◆ Data extracts ◆

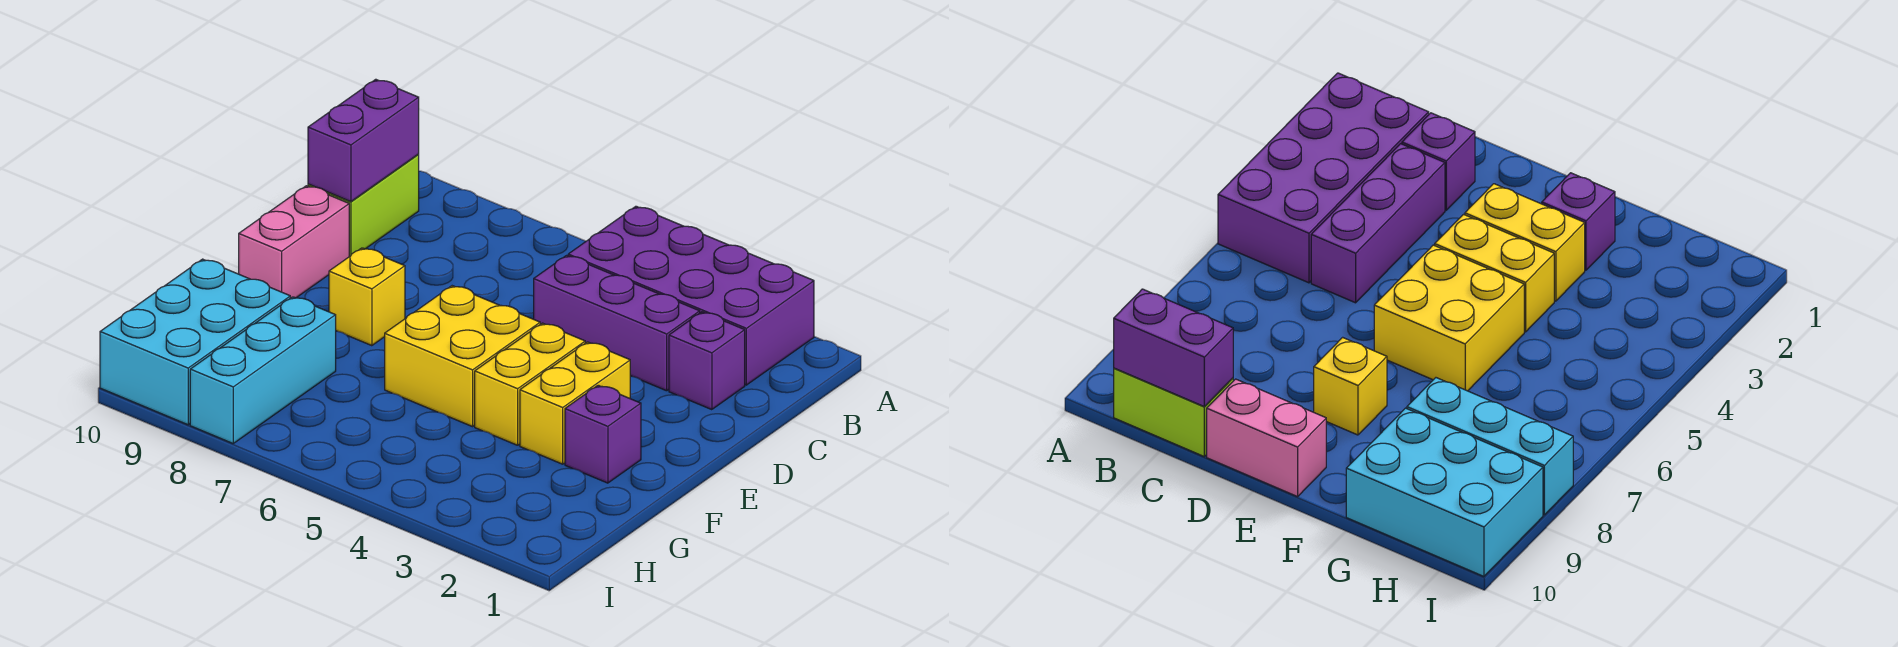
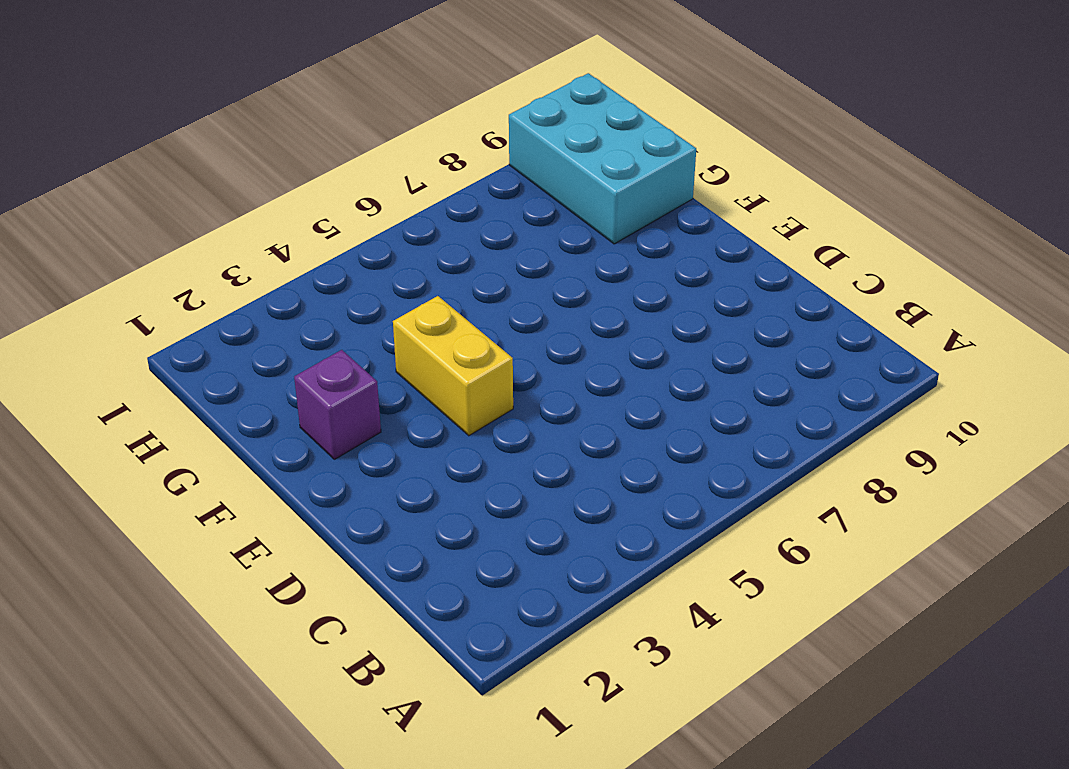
none -> purple brick A2:B5 level 1
none -> lime brick B10:C10 level 1
none -> purple brick C2 level 1

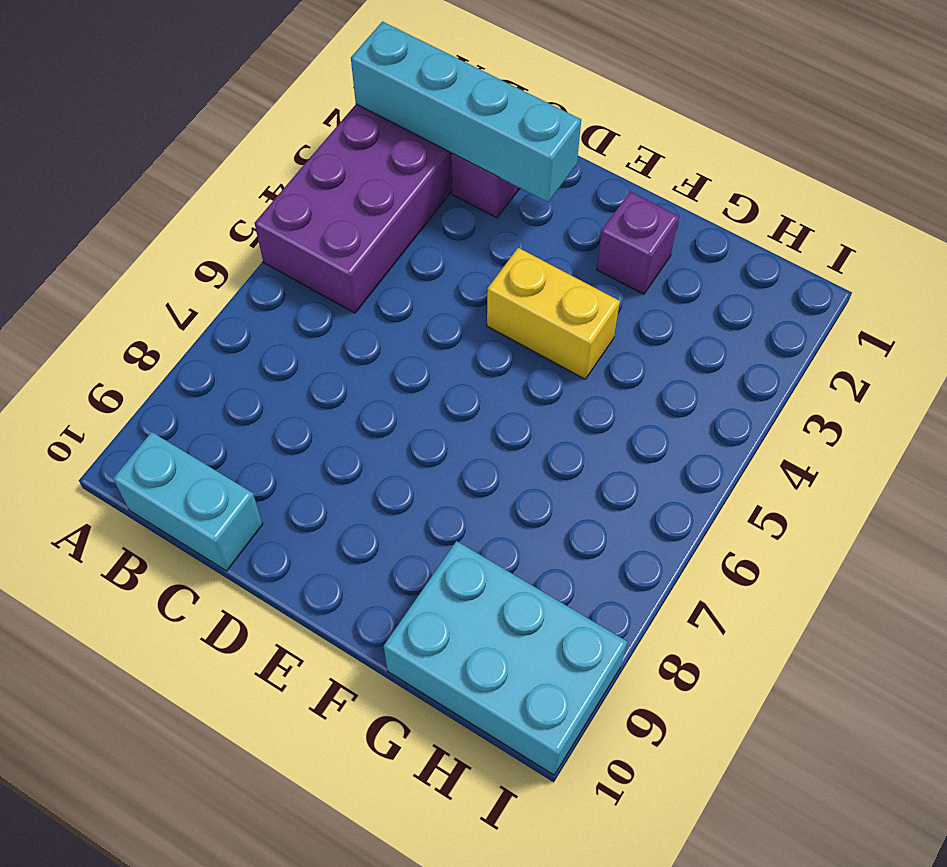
cyan brick A2:D2 level 2 -> none
cyan brick B10:C10 level 1 -> lime brick B10:C10 level 1
none -> purple brick C3:C5 level 1
none -> pink brick D10:E10 level 1
none -> yellow brick E3:F3 level 1

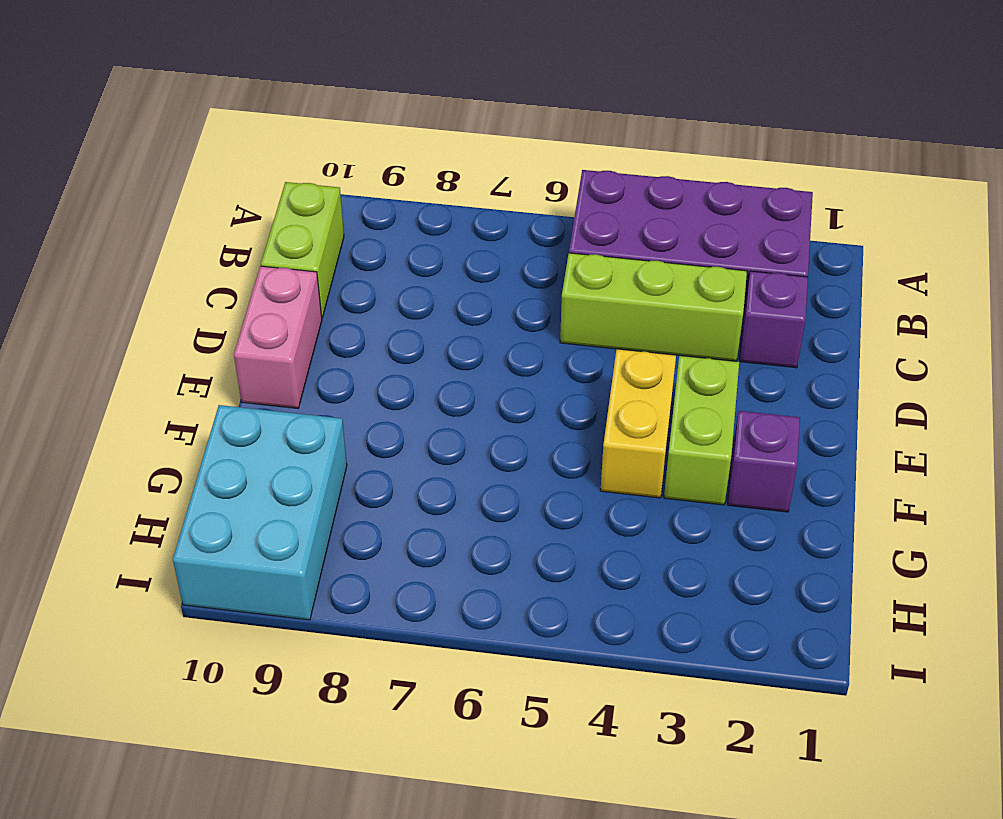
lime brick C3:C5 level 1 -> purple brick C3:C5 level 1
lime brick E3:F3 level 1 -> yellow brick E3:F3 level 1
none -> yellow brick E5:F6 level 1
none -> yellow brick E8 level 1
none -> cyan brick G8:I8 level 1

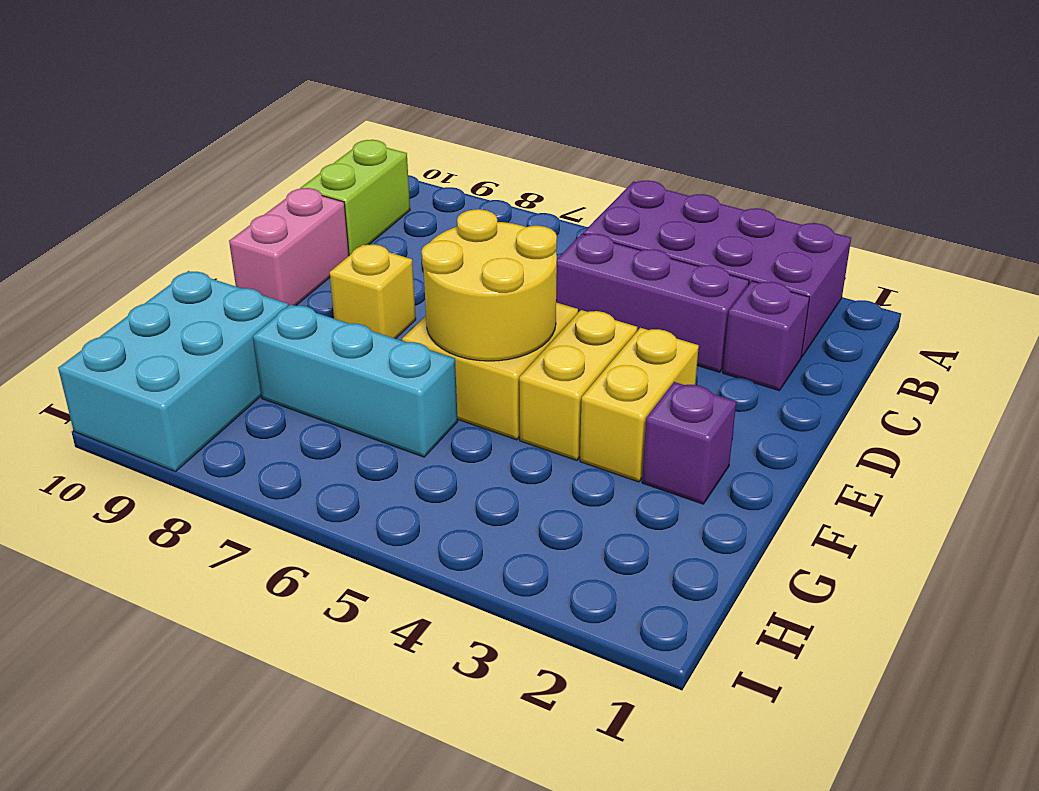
yellow round brick E5:F6 level 2 -> none
cyan brick G6:G8 level 1 -> cyan brick G8:I8 level 1
none -> purple brick B10:C10 level 2

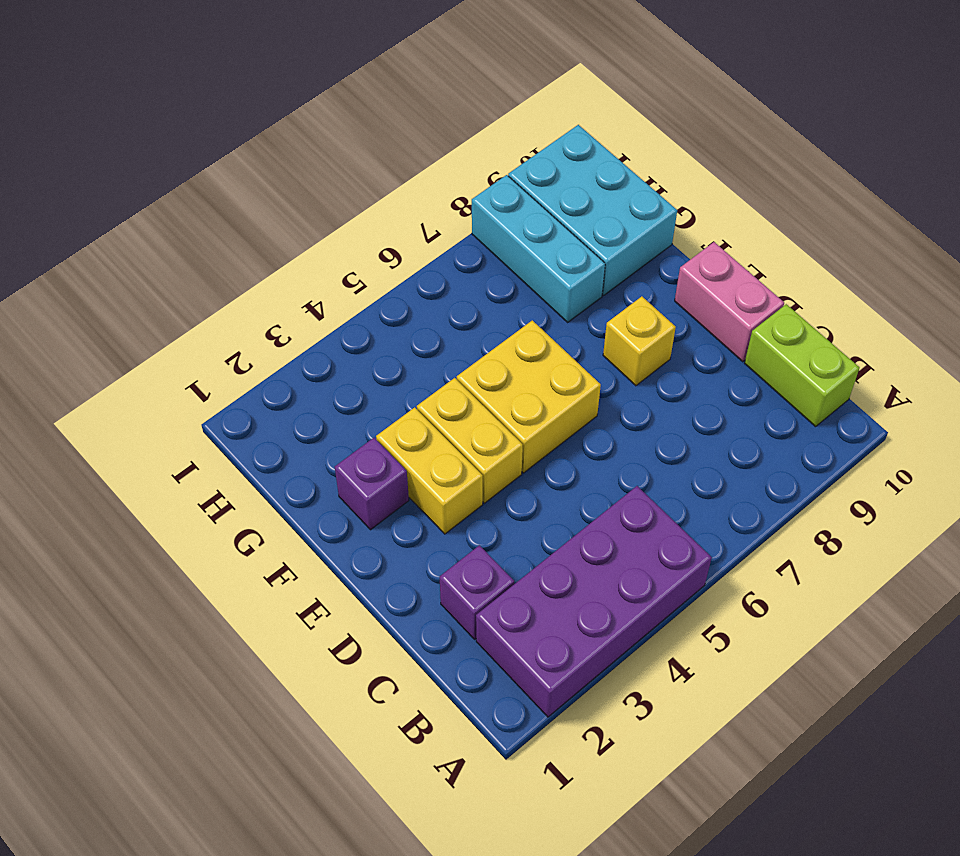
none -> purple brick C3:C5 level 1
none -> purple brick B10:C10 level 2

◆ Task ◆
Type out the data above once more, exactly, with no images included.

◆ Written solution ◆
none -> purple brick A2:B5 level 1
none -> lime brick B10:C10 level 1
none -> purple brick C2 level 1

cyan brick A2:D2 level 2 -> none
cyan brick B10:C10 level 1 -> lime brick B10:C10 level 1
none -> purple brick C3:C5 level 1
none -> pink brick D10:E10 level 1
none -> yellow brick E3:F3 level 1

lime brick C3:C5 level 1 -> purple brick C3:C5 level 1
lime brick E3:F3 level 1 -> yellow brick E3:F3 level 1
none -> yellow brick E5:F6 level 1
none -> yellow brick E8 level 1
none -> cyan brick G8:I8 level 1

yellow round brick E5:F6 level 2 -> none
cyan brick G6:G8 level 1 -> cyan brick G8:I8 level 1
none -> purple brick B10:C10 level 2

none -> purple brick C3:C5 level 1
none -> purple brick B10:C10 level 2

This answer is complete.